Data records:
============================================================
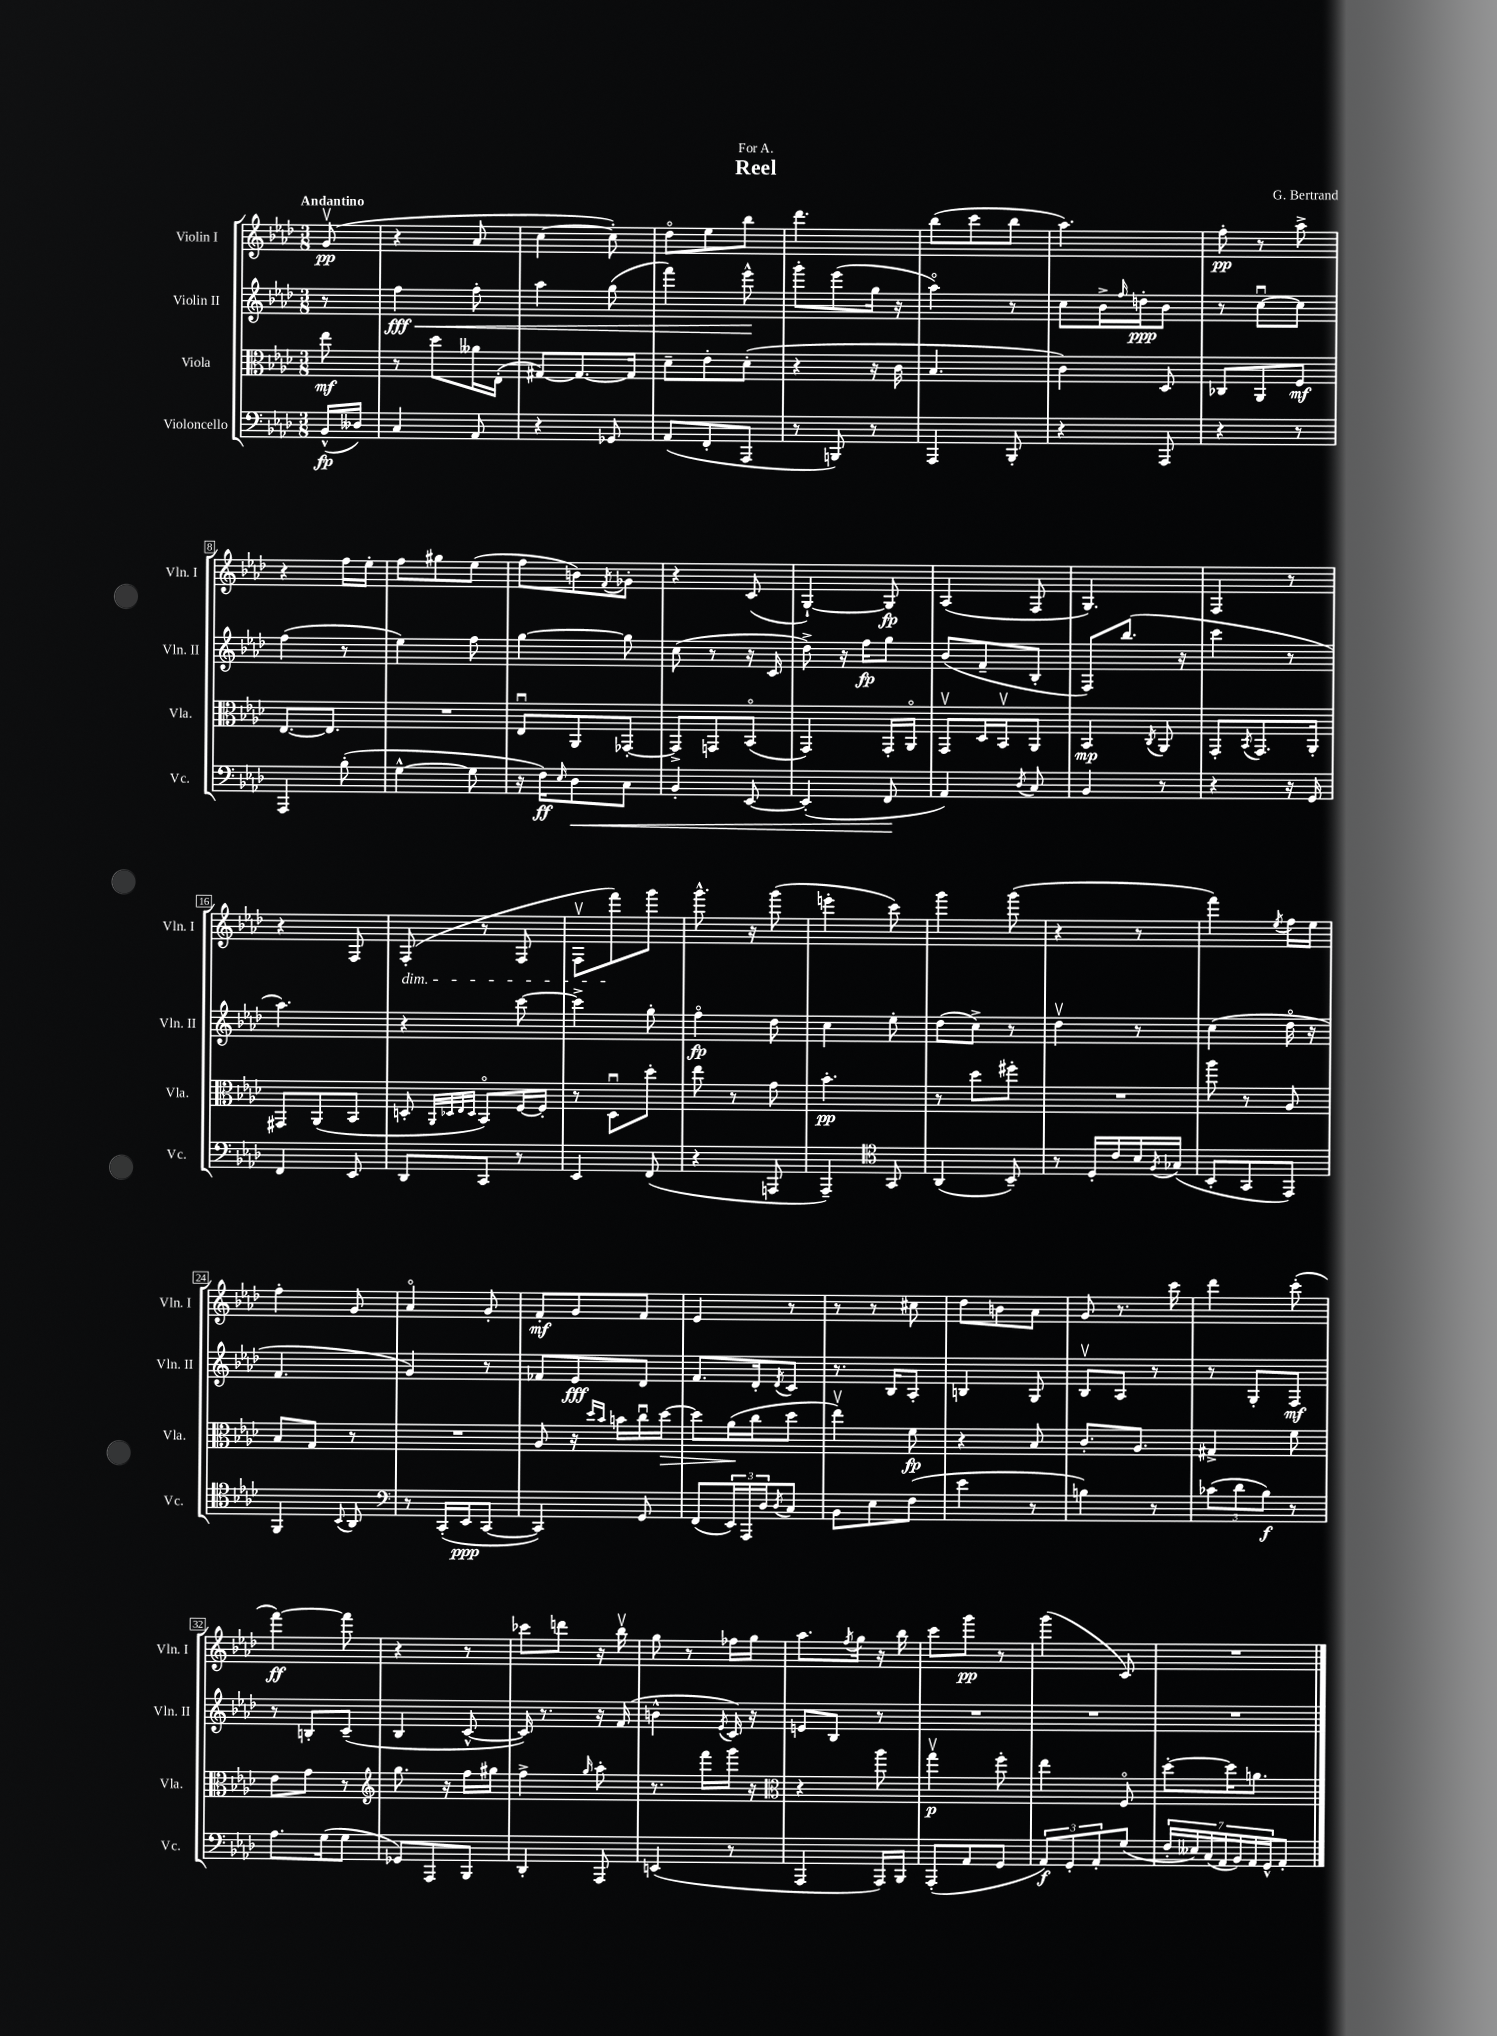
\header { title = "Reel" composer = "G. Bertrand" dedication = "For A." }
<<
\new StaffGroup <<
\new Staff = "s0" \with { instrumentName = "Violin I" shortInstrumentName = "Vln. I" } {
    \clef treble \key aes \major \numericTimeSignature \time 3/8 \partial 8 \tempo "Andantino"
    g'8\upbow\pp( |
    r4 aes'8 |
    c''4~ c''8-.) |
    des''8\flageolet ees''8 bes''8 |
    des'''4. |
    bes''8( c'''8 bes''8 |
    aes''4.) |
    f''8-.\pp r8 aes''8-> |
    r4 f''16 ees''16-. |
    f''8 gis''8 ees''8( |
    f''8 b'8) \acciaccatura { f'8 } ges'8-. |
    r4 c'8( |
    g4~-!) g8\fp |
    aes4( f8 |
    g4.) |
    f4 r8 |
    r4 f8 |
    f8-.\dim( r8 f8 |
    f8\upbow f'''8\!) g'''8 |
    g'''8.-^ r16 g'''8( |
    e'''4-. c'''8) |
    g'''4 g'''8( |
    r4 r8 |
    f'''4) \acciaccatura { ees''8 } f''16 ees''16 |
    f''4-. g'8 |
    aes'4\flageolet g'8-. |
    f'8-.\mf g'8 f'8 |
    ees'4 r8 |
    r8 r8 cis''8 |
    des''8 b'8 aes'8 |
    g'8 r8. c'''16 |
    des'''4 c'''8-.( |
    f'''4~\ff) f'''8 |
    r4 r8 |
    ces'''8 d'''8 r16 bes''16\upbow |
    g''8 r8 fes''16 g''16 |
    aes''8. \acciaccatura { f''8 } g''16 r16 bes''16 |
    c'''8 g'''8\pp r8 |
    g'''4( c'8) |
    R4. \bar "|." |
}
\new Staff = "s1" \with { instrumentName = "Violin II" shortInstrumentName = "Vln. II" } {
    \clef treble \key aes \major \numericTimeSignature \time 3/8 \partial 8
    r8 |
    f''4\fff\< f''8-. |
    aes''4 g''8( |
    f'''4) ees'''8-^\! |
    g'''8-. ees'''8( g''16 r16 |
    aes''4\flageolet) r8 |
    c''8 bes'16-> \grace { f''16 } d''16-.\ppp bes'8 |
    r8 c''8~\downbow c''8 |
    f''4( r8 |
    ees''4) f''8 |
    g''4~ g''8 |
    c''8( r8 r16 c'16 |
    des''8->) r16 f''16\fp g''8 |
    bes'8( f'8-- bes8-. |
    f8) bes''8.( r16 |
    c'''4 r8 |
    aes''4.) |
    r4 c'''8~ |
    c'''4-> g''8-. |
    f''4\flageolet\fp des''8 |
    c''4 ees''8-. |
    des''8( c''8->) r8 |
    des''4\upbow r8 |
    c''4( des''16\flageolet r16 |
    f'4. |
    g'4) r8 |
    fes'8 ees'8\fff des'8 |
    f'8. des'16-. \acciaccatura { des'8 } c'8 |
    r8. bes16 aes8-. |
    b4 g8 |
    bes8\upbow aes8 r8 |
    r8 g8-. f8\mf |
    r8 b8-. c'8--( |
    bes4 c'8~-^ |
    c'16) r8. r16 f'16( |
    b'4-^ \acciaccatura { ees'8 } c'16) r16 |
    e'8 bes8 r8 |
    R4. |
    R4. |
    R4. \bar "|." |
}
\new Staff = "s2" \with { instrumentName = "Viola" shortInstrumentName = "Vla." } {
    \clef alto \key aes \major \numericTimeSignature \time 3/8 \partial 8
    ees''8\mf |
    r8 des''8 aeses'16 ees16-.( |
    gis8~) gis8.~ gis16 |
    des'8-- ees'8-. des'8-.( |
    r4 r16 c'16 |
    bes4. |
    c'4) des8 |
    ces8 aes,8 f8\mf |
    ees8.~ ees8. |
    R4. |
    ees8\downbow aes,8 ges,8~-. |
    ges,8-> g,8 bes,8\flageolet( |
    g,4) g,16-. aes,16\flageolet |
    g,8\upbow des16 bes,16\upbow aes,8 |
    bes,4\mp \acciaccatura { c8 } aes,8 |
    g,8-. \acciaccatura { bes,8 } g,8. aes,16-. |
    gis,8 aes,8( bes,8 |
    d8-. \grace { aes,32 des32 ees32 des32 } bes,8\flageolet) f16~ f16-. |
    r8 des8\downbow des''8-. |
    ees''8 r8 g'8 |
    bes'4.-.\pp |
    r8 des''8 fis''8-. |
    R4. |
    aes''8 r8 aes8 |
    bes8 g8 r8 |
    R4. |
    aes8 r16 \grace { des''16 bes'16 } b'16 c''16\downbow des''16~\> |
    des''8 aes'16\!( c''16 des''8 |
    ees''4\upbow) f'8\fp |
    r4 bes8 |
    c'8.-. aes8. |
    gis4-> f'8 |
    ees'8 g'8 r8 |
    \clef treble g''8. r16 f''16 gis''16 |
    f''4-> \grace { g''16 } aes''8-. |
    r8. f'''16 g'''16 r16 |
    \clef alto r4 aes''8 |
    g''4\upbow\p f''8-. |
    ees''4 f8\flageolet |
    des''8~-. des''16 a'8. \bar "|." |
}
\new Staff = "s3" \with { instrumentName = "Violoncello" shortInstrumentName = "Vc." } {
    \clef bass \key aes \major \numericTimeSignature \time 3/8 \partial 8
    bes,16-^\fp( deses16) |
    c4 aes,8 |
    r4 ges,8 |
    aes,8( f,8-. aes,,8 |
    r8 b,,8) r8 |
    aes,,4 bes,,8-. |
    r4 aes,,8 |
    r4 r8 |
    aes,,4 bes8-.( |
    g4~-^ g8 |
    r16 f16\ff) \grace { ees16 } des8\< c8 |
    bes,4-. ees,8~ |
    ees,4-.( f,8\! |
    aes,4) \acciaccatura { des8 } c8 |
    bes,4 r8 |
    r4 r16 g,16 |
    f,4 ees,8 |
    des,8 c,8 r8 |
    ees,4 f,8( |
    r4 a,,8 |
    aes,,4--) \clef tenor g,8 |
    aes,4( bes,8--) |
    r8 des16-. c'16 bes16 \acciaccatura { f8 } ges16( |
    bes,8-. g,8 ees,8) |
    f,4 \appoggiatura { bes,8 } aes,8 |
    \clef bass r8 c,16-.( ees,16\ppp c,8~ |
    c,4) g,8 |
    f,8( \tuplet 3/2 { ees,16) aes,,16 des16 } \acciaccatura { des8 } c8 |
    bes,8 ees8 f8( |
    ees'4 r8 |
    b4) r8 |
    \tuplet 3/2 { ces'8( des'8 bes8\f) } r8 |
    aes8. g16( g8 |
    ges,8) aes,,8 bes,,8 |
    des,4-. aes,,8 |
    e,4( r8 |
    aes,,4 aes,,16) bes,,16 |
    aes,,8-.( aes,8 g,8 |
    \tuplet 3/2 { aes,8\f) g,8-. aes,8-. } g8( |
    \tuplet 7/4 { f16-. eeses16) c16( aes,16 bes,16) aes,16 g,16-^ } aes,8-. \bar "|." |
}
>>
>>
\layout { \context { \Score \override BarNumber.stencil = #(make-stencil-boxer 0.1 0.3 ly:text-interface::print) } }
============================================================
▸ **Exercise instructions**
Change "Andantino" to "Allegretto" throughout the rows above, and leave everything else unchanged. Write out the full text of every row without the pictures.

▸ **Output for this task**
\header { title = "Reel" composer = "G. Bertrand" dedication = "For A." }
<<
\new StaffGroup <<
\new Staff = "s0" \with { instrumentName = "Violin I" shortInstrumentName = "Vln. I" } {
    \clef treble \key aes \major \numericTimeSignature \time 3/8 \partial 8 \tempo "Allegretto"
    g'8\upbow\pp( |
    r4 aes'8 |
    c''4~ c''8-.) |
    des''8\flageolet ees''8 bes''8 |
    des'''4. |
    bes''8( c'''8 bes''8 |
    aes''4.) |
    f''8-.\pp r8 aes''8-> |
    r4 f''16 ees''16-. |
    f''8 gis''8 ees''8( |
    f''8 b'8) \acciaccatura { f'8 } ges'8-. |
    r4 c'8( |
    g4~-!) g8\fp |
    aes4( f8 |
    g4.) |
    f4 r8 |
    r4 f8 |
    f8-.\dim( r8 f8 |
    f8\upbow f'''8\!) g'''8 |
    g'''8.-^ r16 g'''8( |
    e'''4-. c'''8) |
    g'''4 g'''8( |
    r4 r8 |
    f'''4) \acciaccatura { ees''8 } f''16 ees''16 |
    f''4-. g'8 |
    aes'4\flageolet g'8-. |
    f'8-.\mf g'8 f'8 |
    ees'4 r8 |
    r8 r8 cis''8 |
    des''8 b'8 aes'8 |
    g'8 r8. c'''16 |
    des'''4 c'''8-.( |
    f'''4~\ff) f'''8 |
    r4 r8 |
    ces'''8 d'''8 r16 bes''16\upbow |
    g''8 r8 fes''16 g''16 |
    aes''8. \acciaccatura { f''8 } g''16 r16 bes''16 |
    c'''8 g'''8\pp r8 |
    g'''4( c'8) |
    R4. \bar "|." |
}
\new Staff = "s1" \with { instrumentName = "Violin II" shortInstrumentName = "Vln. II" } {
    \clef treble \key aes \major \numericTimeSignature \time 3/8 \partial 8
    r8 |
    f''4\fff\< f''8-. |
    aes''4 g''8( |
    f'''4) ees'''8-^\! |
    g'''8-. ees'''8( g''16 r16 |
    aes''4\flageolet) r8 |
    c''8 bes'16-> \grace { f''16 } d''16-.\ppp bes'8 |
    r8 c''8~\downbow c''8 |
    f''4( r8 |
    ees''4) f''8 |
    g''4~ g''8 |
    c''8( r8 r16 c'16 |
    des''8->) r16 f''16\fp g''8 |
    bes'8( f'8-- bes8-. |
    f8) bes''8.( r16 |
    c'''4 r8 |
    aes''4.) |
    r4 c'''8~ |
    c'''4-> g''8-. |
    f''4\flageolet\fp des''8 |
    c''4 ees''8-. |
    des''8( c''8->) r8 |
    des''4\upbow r8 |
    c''4( des''16\flageolet r16 |
    f'4. |
    g'4) r8 |
    fes'8 ees'8\fff des'8 |
    f'8. des'16-. \acciaccatura { des'8 } c'8 |
    r8. bes16 aes8-. |
    b4 g8 |
    bes8\upbow aes8 r8 |
    r8 g8-. f8\mf |
    r8 b8-. c'8--( |
    bes4 c'8~-^ |
    c'16) r8. r16 f'16( |
    b'4-^ \acciaccatura { ees'8 } c'16) r16 |
    e'8 bes8 r8 |
    R4. |
    R4. |
    R4. \bar "|." |
}
\new Staff = "s2" \with { instrumentName = "Viola" shortInstrumentName = "Vla." } {
    \clef alto \key aes \major \numericTimeSignature \time 3/8 \partial 8
    ees''8\mf |
    r8 des''8 aeses'16 ees16-.( |
    gis8~) gis8.~ gis16 |
    des'8-- ees'8-. des'8-.( |
    r4 r16 c'16 |
    bes4. |
    c'4) des8 |
    ces8 aes,8 f8\mf |
    ees8.~ ees8. |
    R4. |
    ees8\downbow aes,8 ges,8~-. |
    ges,8-> g,8 bes,8\flageolet( |
    g,4) g,16-. aes,16\flageolet |
    g,8\upbow des16 bes,16\upbow aes,8 |
    bes,4\mp \acciaccatura { c8 } aes,8 |
    g,8-. \acciaccatura { bes,8 } g,8. aes,16-. |
    gis,8 aes,8( bes,8 |
    d8-. \grace { aes,32 des32 ees32 des32 } bes,8\flageolet) f16~ f16-. |
    r8 des8\downbow des''8-. |
    ees''8 r8 g'8 |
    bes'4.-.\pp |
    r8 des''8 fis''8-. |
    R4. |
    aes''8 r8 aes8 |
    bes8 g8 r8 |
    R4. |
    aes8 r16 \grace { des''16 bes'16 } b'16 c''16\downbow des''16~\> |
    des''8 aes'16\!( c''16 des''8 |
    ees''4\upbow) f'8\fp |
    r4 bes8 |
    c'8.-. aes8. |
    gis4-> f'8 |
    ees'8 g'8 r8 |
    \clef treble g''8. r16 f''16 gis''16 |
    f''4-> \grace { g''16 } aes''8-. |
    r8. f'''16 g'''16 r16 |
    \clef alto r4 aes''8 |
    g''4\upbow\p f''8-. |
    ees''4 f8\flageolet |
    des''8~-. des''16 a'8. \bar "|." |
}
\new Staff = "s3" \with { instrumentName = "Violoncello" shortInstrumentName = "Vc." } {
    \clef bass \key aes \major \numericTimeSignature \time 3/8 \partial 8
    bes,16-^\fp( deses16) |
    c4 aes,8 |
    r4 ges,8 |
    aes,8( f,8-. aes,,8 |
    r8 b,,8) r8 |
    aes,,4 bes,,8-. |
    r4 aes,,8 |
    r4 r8 |
    aes,,4 bes8-.( |
    g4~-^ g8 |
    r16 f16\ff) \grace { ees16 } des8\< c8 |
    bes,4-. ees,8~ |
    ees,4-.( f,8\! |
    aes,4) \acciaccatura { des8 } c8 |
    bes,4 r8 |
    r4 r16 g,16 |
    f,4 ees,8 |
    des,8 c,8 r8 |
    ees,4 f,8( |
    r4 a,,8 |
    aes,,4--) \clef tenor g,8 |
    aes,4( bes,8--) |
    r8 des16-. c'16 bes16 \acciaccatura { f8 } ges16( |
    bes,8-. g,8 ees,8) |
    f,4 \appoggiatura { bes,8 } aes,8 |
    \clef bass r8 c,16-.( ees,16\ppp c,8~ |
    c,4) g,8 |
    f,8( \tuplet 3/2 { ees,16) aes,,16 des16 } \acciaccatura { des8 } c8 |
    bes,8 ees8 f8( |
    ees'4 r8 |
    b4) r8 |
    \tuplet 3/2 { ces'8( des'8 bes8\f) } r8 |
    aes8. g16( g8 |
    ges,8) aes,,8 bes,,8 |
    des,4-. aes,,8 |
    e,4( r8 |
    aes,,4 aes,,16) bes,,16 |
    aes,,8-.( aes,8 g,8 |
    \tuplet 3/2 { aes,8\f) g,8-. aes,8-. } g8( |
    \tuplet 7/4 { f16-. eeses16) c16( aes,16 bes,16) aes,16 g,16-^ } aes,8-. \bar "|." |
}
>>
>>
\layout { \context { \Score \override BarNumber.stencil = #(make-stencil-boxer 0.1 0.3 ly:text-interface::print) } }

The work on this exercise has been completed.